### TASK
The whole listing is to be written out again exactly; the pictures are not.

[EXERCISE MATERIALS — start]

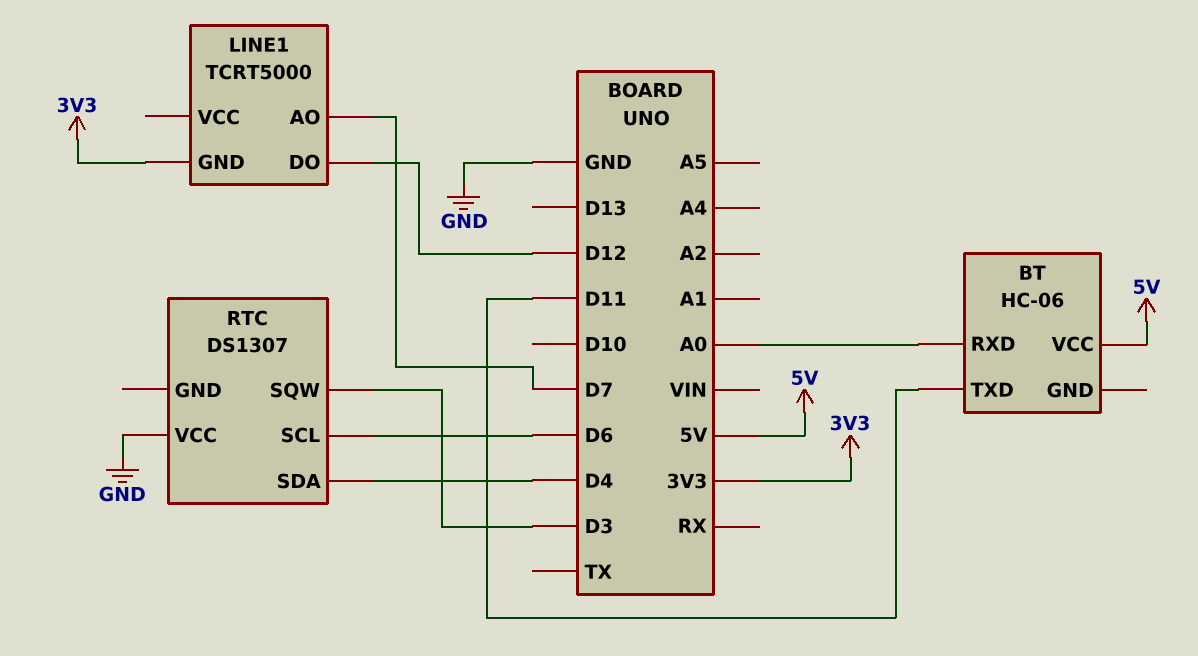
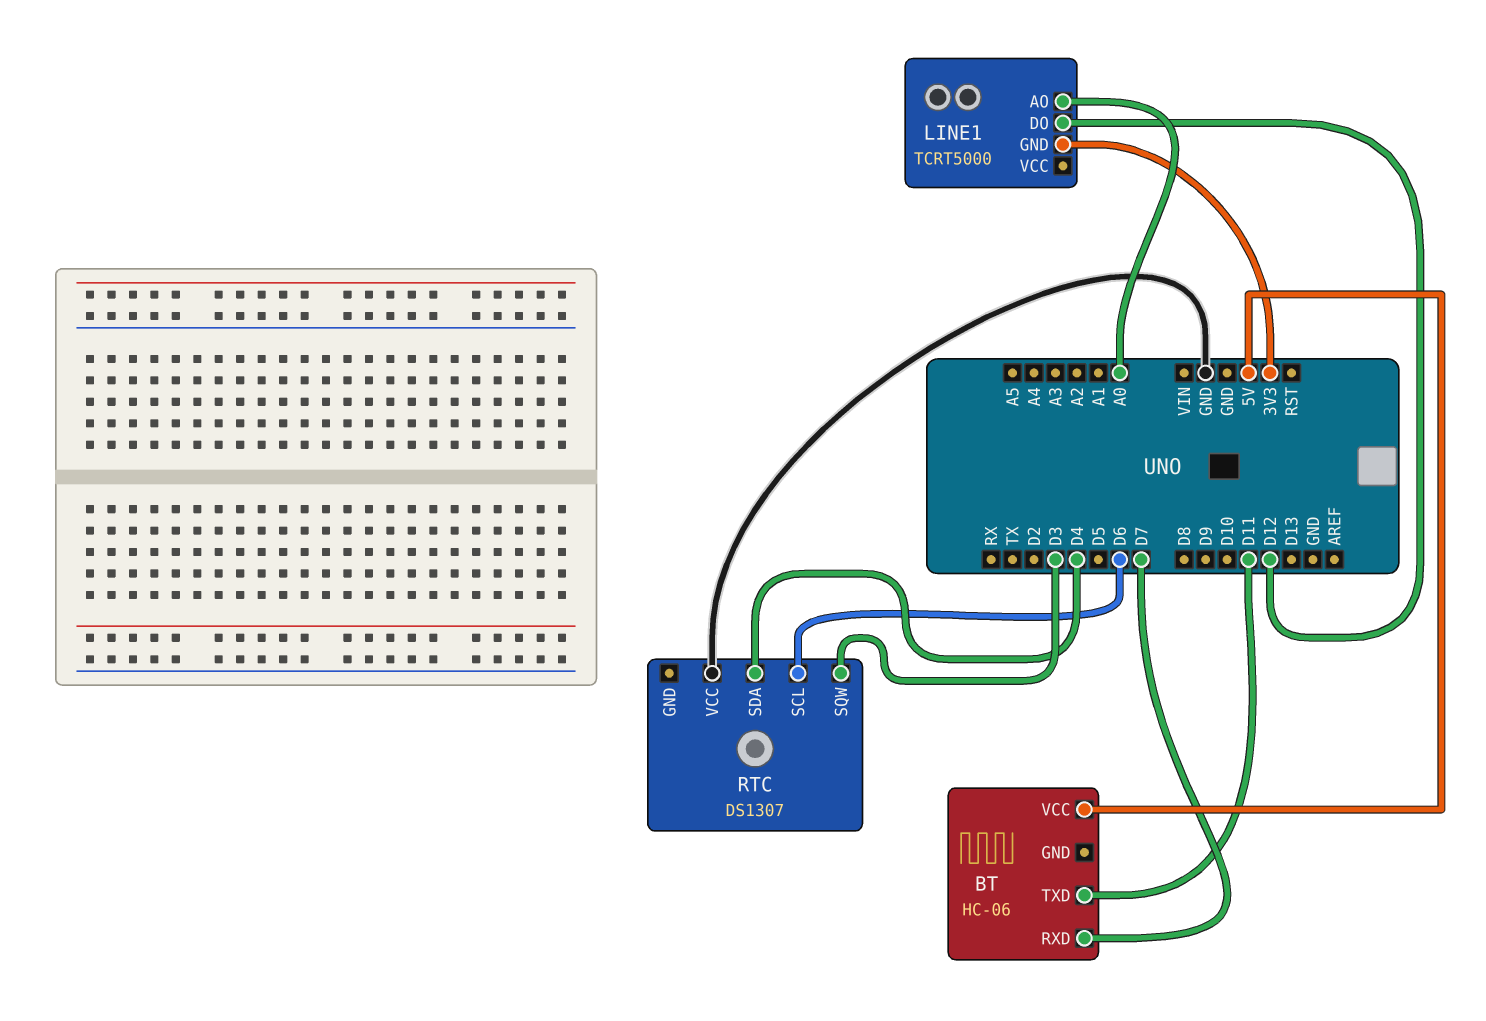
BT pin RXD: A0 -> D7
LINE1 pin AO: D7 -> A0

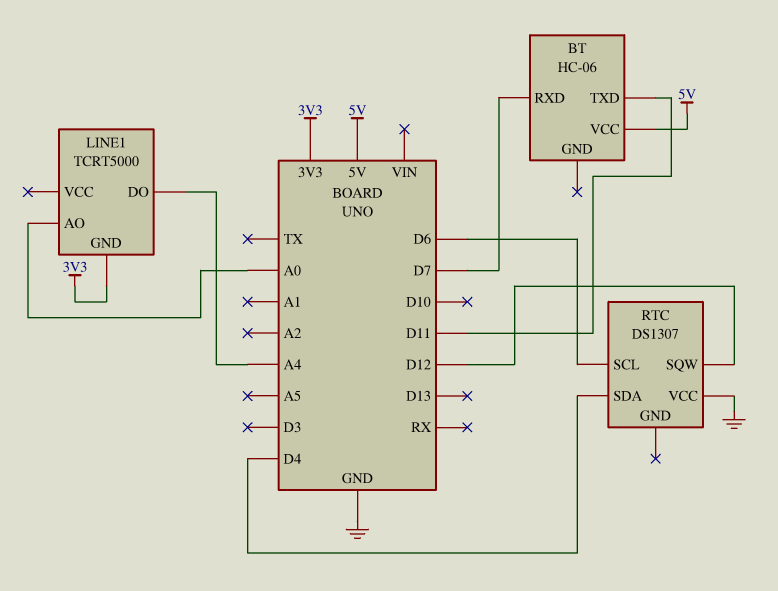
LINE1 pin DO: D12 -> A4
RTC pin SQW: D3 -> D12

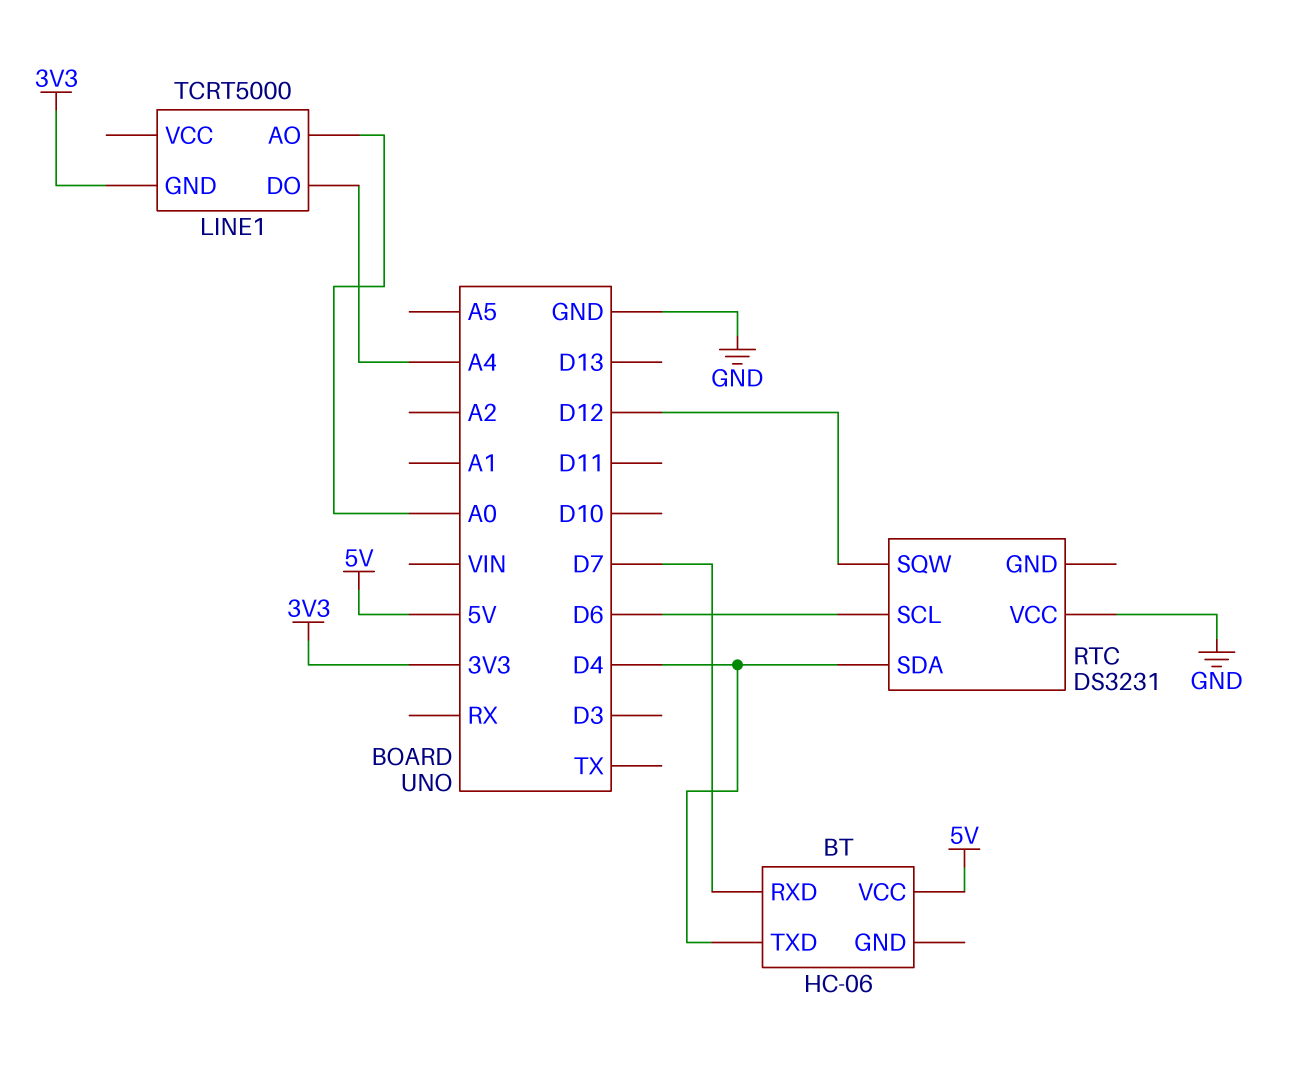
BT pin TXD: D11 -> D4
RTC: DS1307 -> DS3231

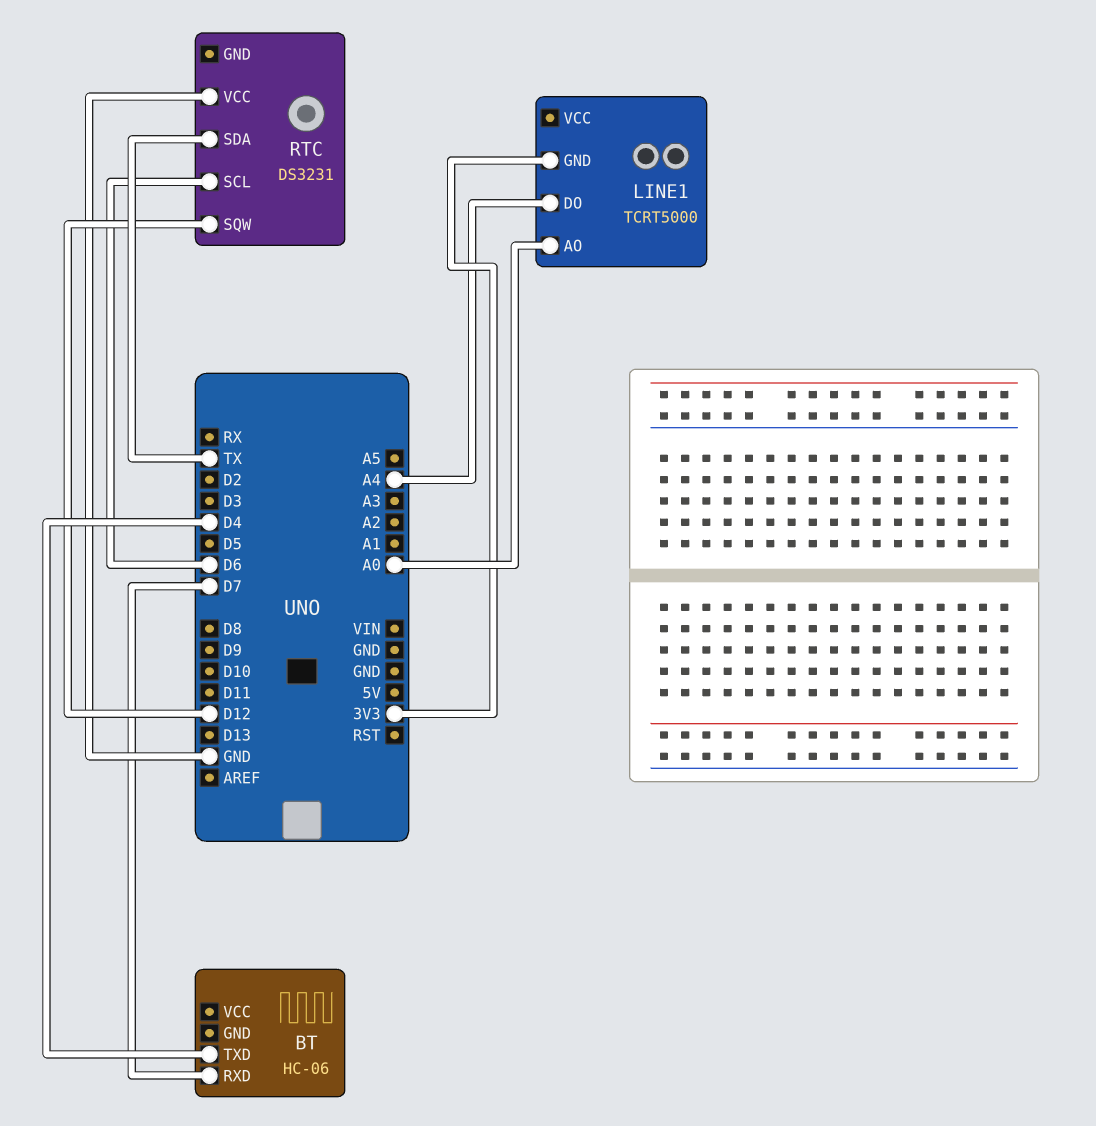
BT pin VCC: 5V -> none
RTC pin SDA: D4 -> TX

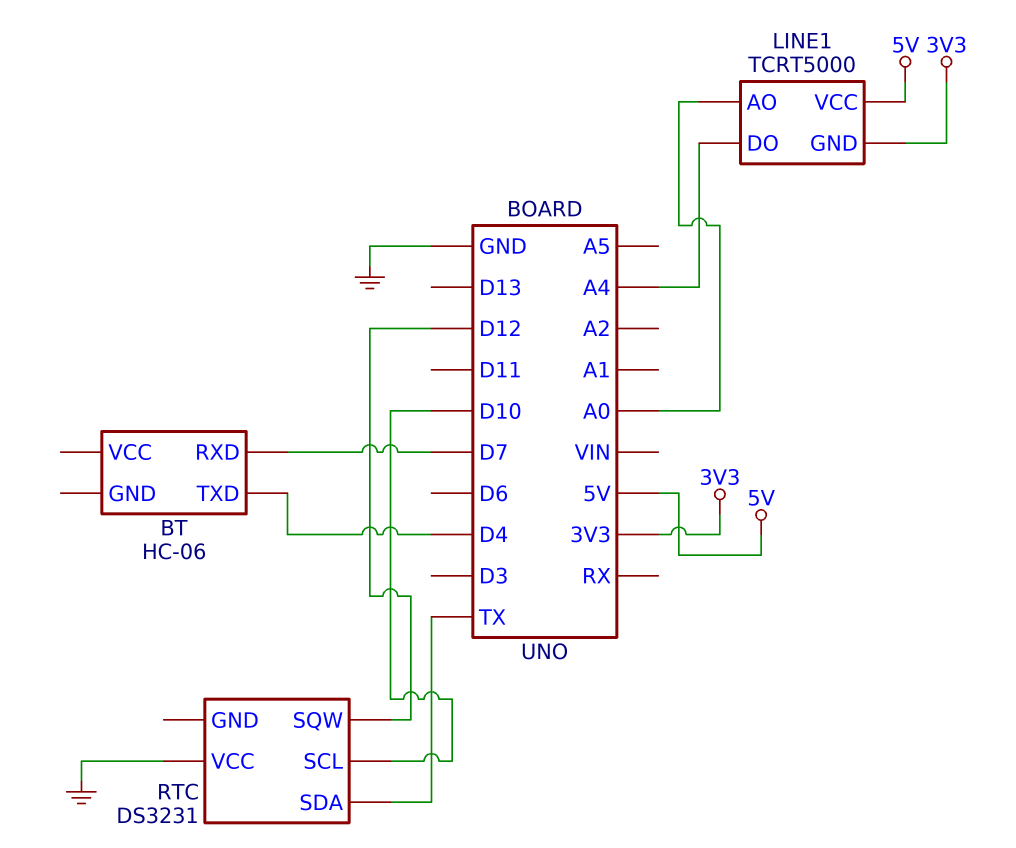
LINE1 pin VCC: none -> 5V
RTC pin SCL: D6 -> D10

[EXERCISE MATERIALS — finish]

### YOUR SOLUTION
BT pin RXD: A0 -> D7
LINE1 pin AO: D7 -> A0

LINE1 pin DO: D12 -> A4
RTC pin SQW: D3 -> D12

BT pin TXD: D11 -> D4
RTC: DS1307 -> DS3231

BT pin VCC: 5V -> none
RTC pin SDA: D4 -> TX

LINE1 pin VCC: none -> 5V
RTC pin SCL: D6 -> D10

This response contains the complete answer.